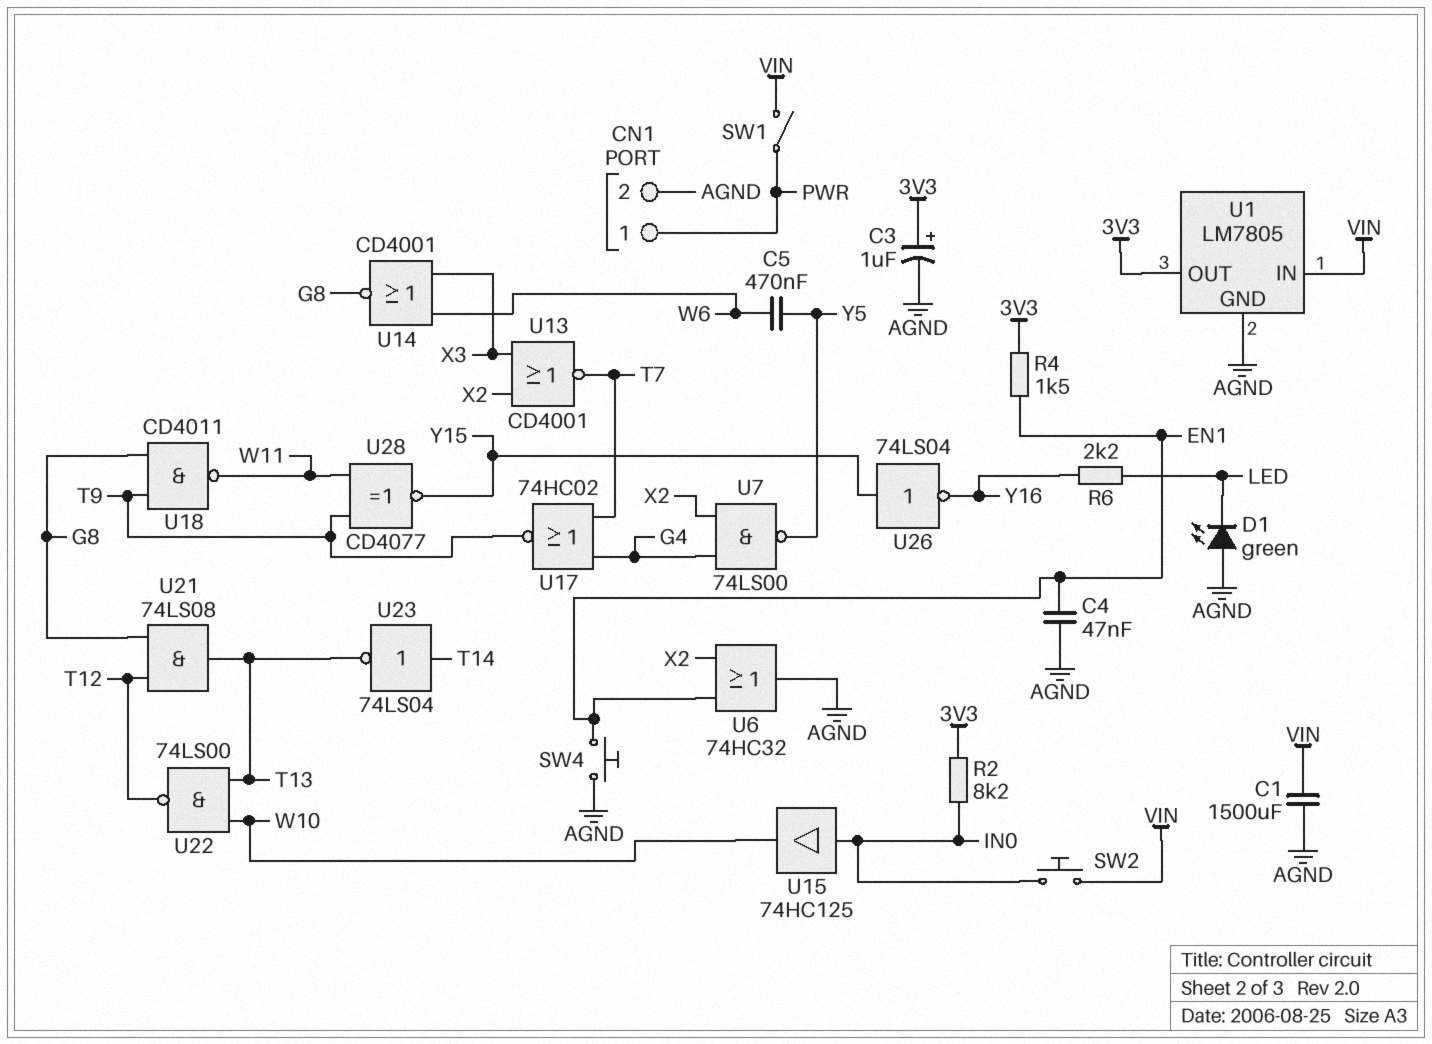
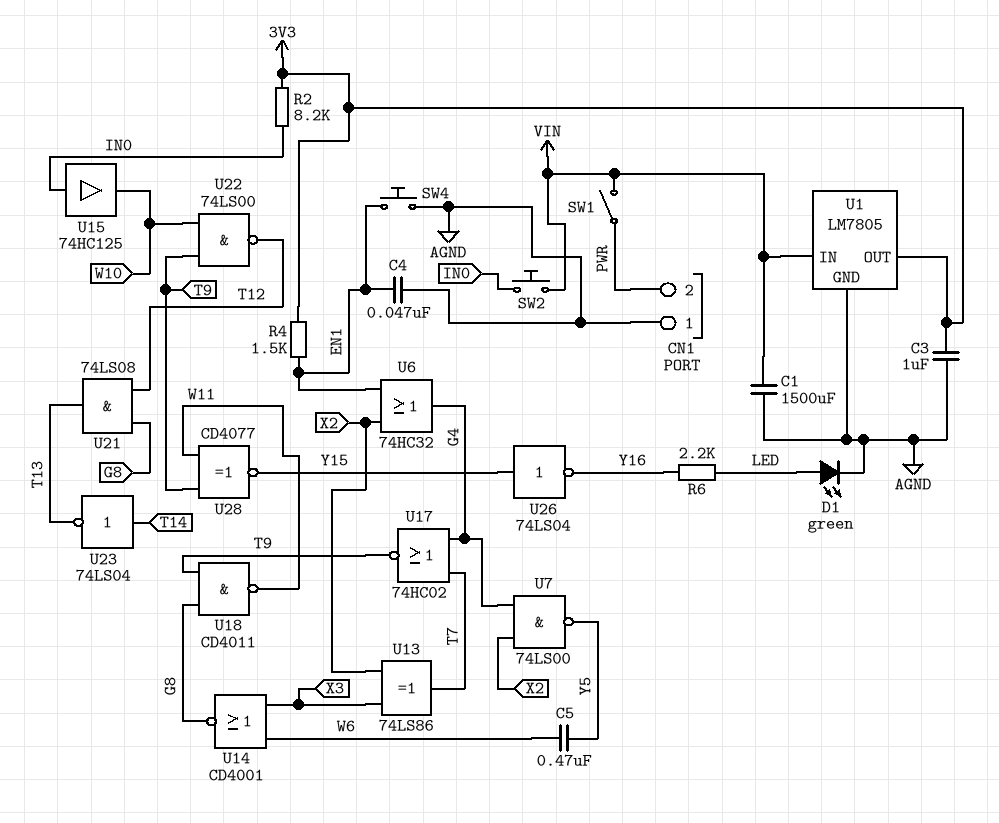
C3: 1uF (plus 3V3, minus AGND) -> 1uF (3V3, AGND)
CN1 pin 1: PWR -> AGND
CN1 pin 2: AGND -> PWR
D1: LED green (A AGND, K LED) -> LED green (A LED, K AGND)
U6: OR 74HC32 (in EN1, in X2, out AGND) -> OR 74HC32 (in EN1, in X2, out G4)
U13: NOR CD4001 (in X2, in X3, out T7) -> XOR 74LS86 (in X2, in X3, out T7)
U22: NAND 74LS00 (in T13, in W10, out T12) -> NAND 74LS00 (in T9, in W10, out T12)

········

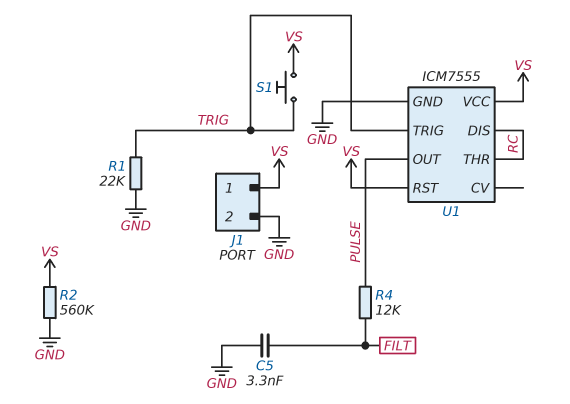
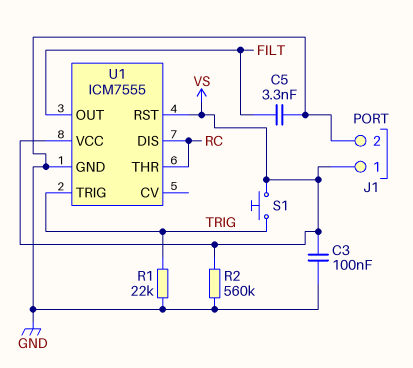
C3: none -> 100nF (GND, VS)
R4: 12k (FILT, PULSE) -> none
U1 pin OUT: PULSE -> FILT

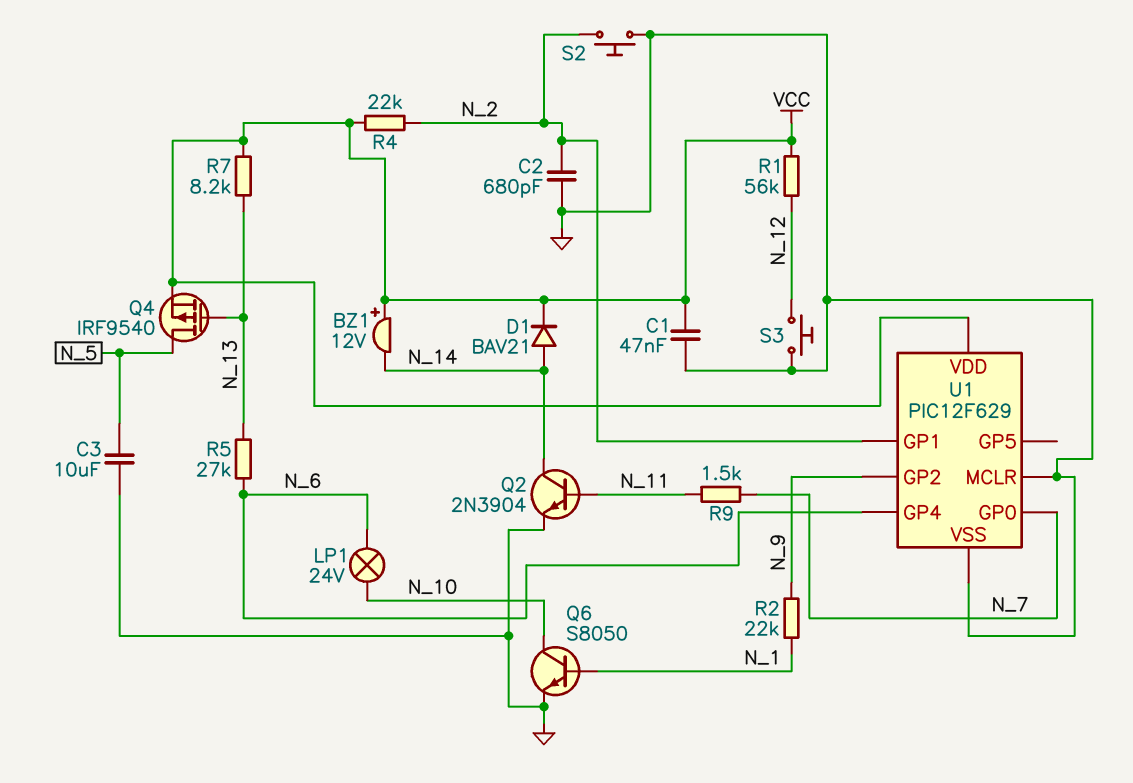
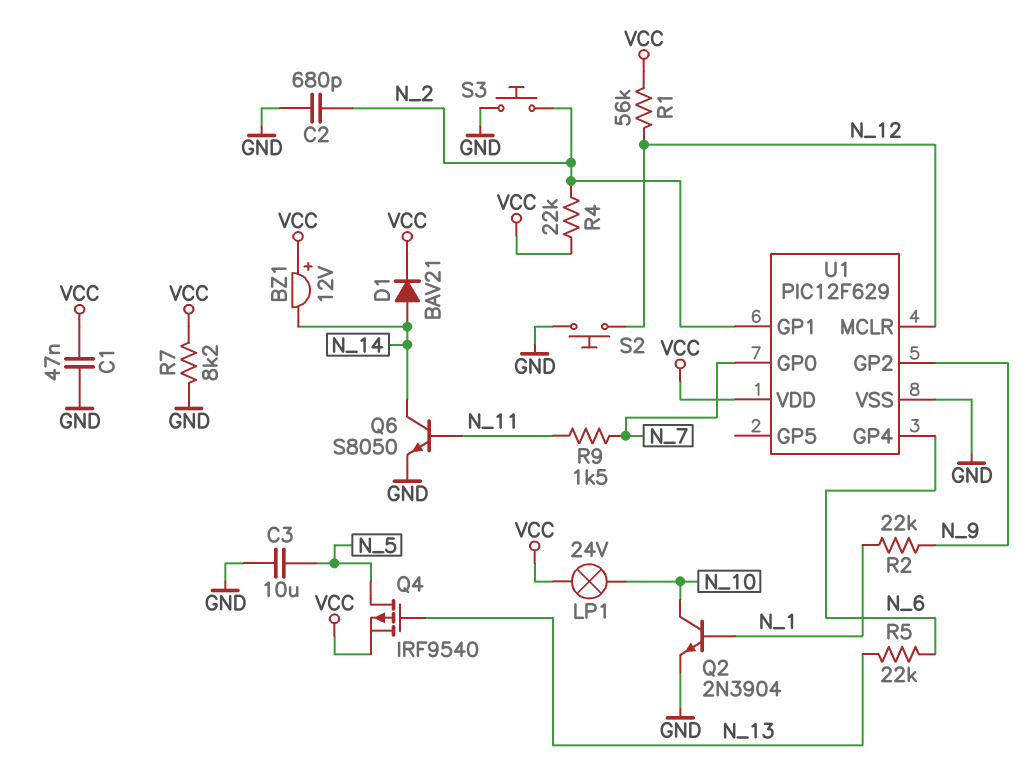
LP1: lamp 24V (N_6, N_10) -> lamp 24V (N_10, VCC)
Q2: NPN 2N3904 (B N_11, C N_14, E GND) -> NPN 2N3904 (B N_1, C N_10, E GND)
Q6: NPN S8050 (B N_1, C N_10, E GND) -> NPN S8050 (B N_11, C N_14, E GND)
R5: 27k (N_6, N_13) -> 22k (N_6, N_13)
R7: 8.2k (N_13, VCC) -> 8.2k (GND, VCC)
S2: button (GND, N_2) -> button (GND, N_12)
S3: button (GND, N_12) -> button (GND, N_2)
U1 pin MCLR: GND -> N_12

········

Assignment: Search the entries for the word "PULSE" and copy every line that has it.

Expected output:
R4: 12k (FILT, PULSE) -> none
U1 pin OUT: PULSE -> FILT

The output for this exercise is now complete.